Pull out every line below that contains the word "yellow".

(MATERIAL SUPPLIED):
.....
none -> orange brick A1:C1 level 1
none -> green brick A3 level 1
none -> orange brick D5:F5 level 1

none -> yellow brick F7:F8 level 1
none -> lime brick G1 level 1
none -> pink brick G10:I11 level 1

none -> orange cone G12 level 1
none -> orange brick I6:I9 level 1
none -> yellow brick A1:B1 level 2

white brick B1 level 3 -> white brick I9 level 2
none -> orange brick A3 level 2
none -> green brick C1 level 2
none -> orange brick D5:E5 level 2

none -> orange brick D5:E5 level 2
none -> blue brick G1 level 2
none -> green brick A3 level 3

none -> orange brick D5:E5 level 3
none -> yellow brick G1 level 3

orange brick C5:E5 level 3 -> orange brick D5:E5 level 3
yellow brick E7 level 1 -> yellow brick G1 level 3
.....
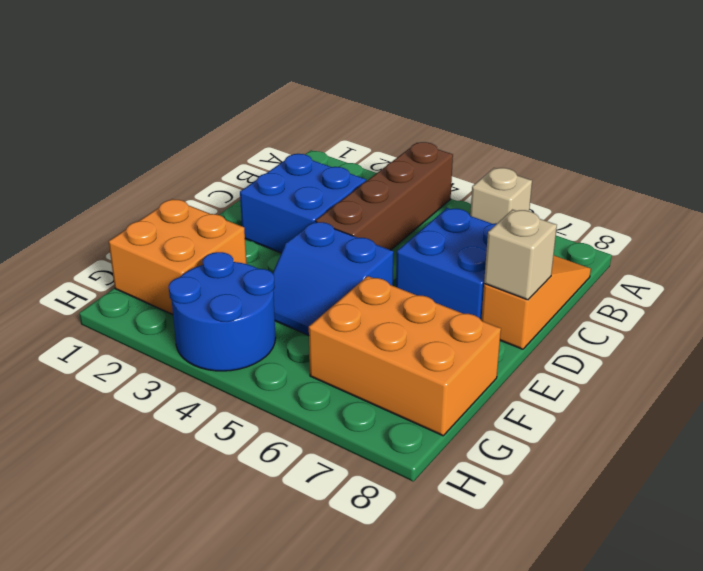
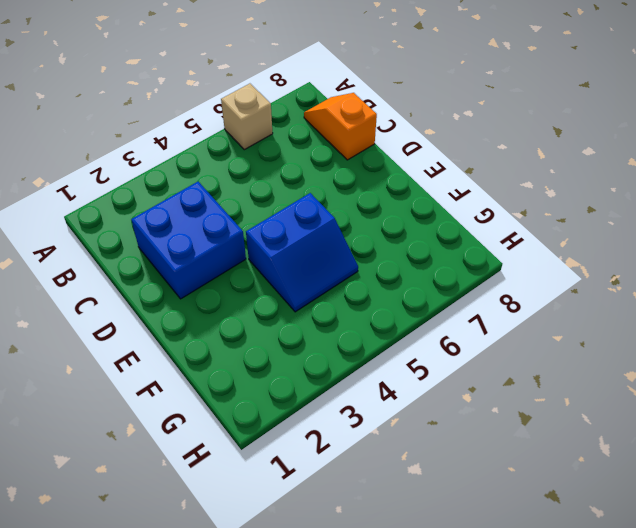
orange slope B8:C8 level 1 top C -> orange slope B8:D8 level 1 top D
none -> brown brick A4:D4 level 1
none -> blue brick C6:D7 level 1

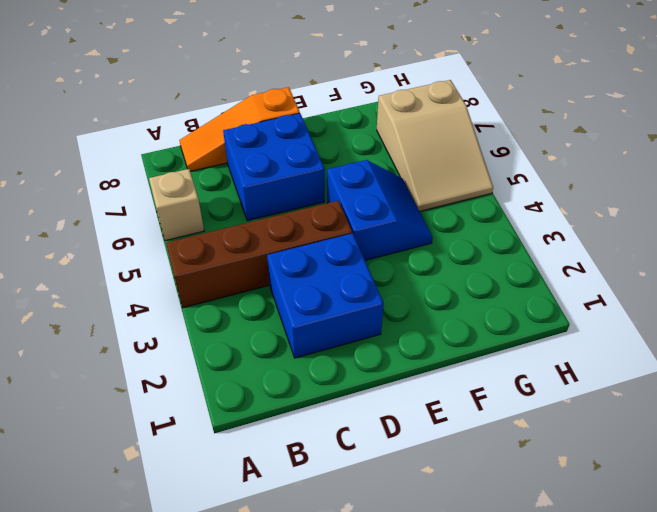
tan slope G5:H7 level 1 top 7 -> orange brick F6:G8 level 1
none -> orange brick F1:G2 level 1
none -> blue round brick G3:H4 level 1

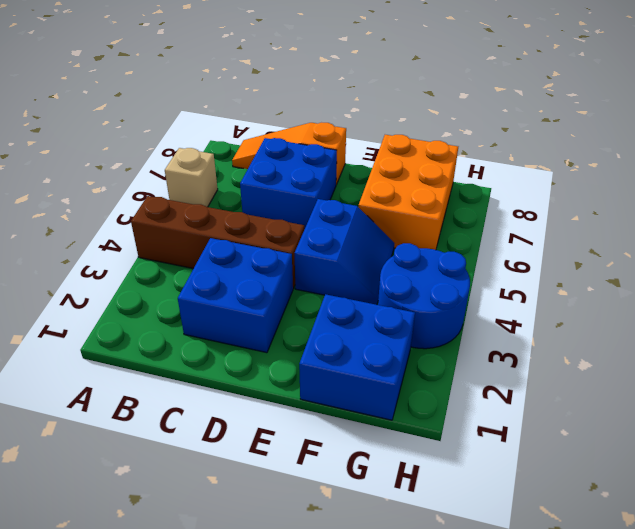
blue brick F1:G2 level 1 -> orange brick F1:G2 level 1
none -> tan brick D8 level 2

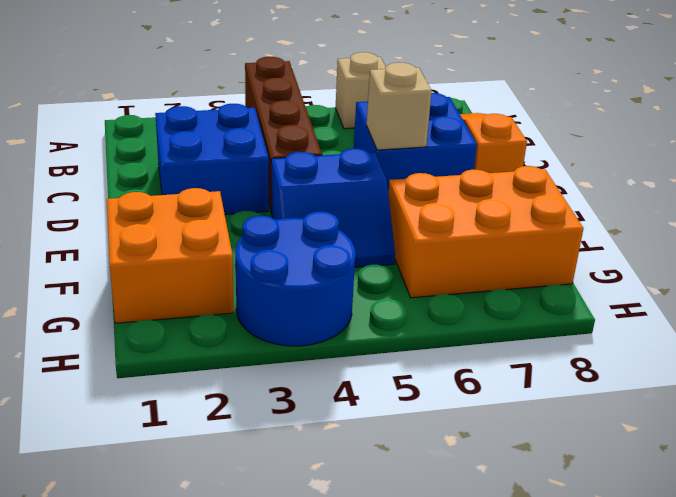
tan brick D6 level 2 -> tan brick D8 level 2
.....
(RESULT FOR THIS TASK):
none -> yellow brick F7:F8 level 1
none -> yellow brick A1:B1 level 2
none -> yellow brick G1 level 3
yellow brick E7 level 1 -> yellow brick G1 level 3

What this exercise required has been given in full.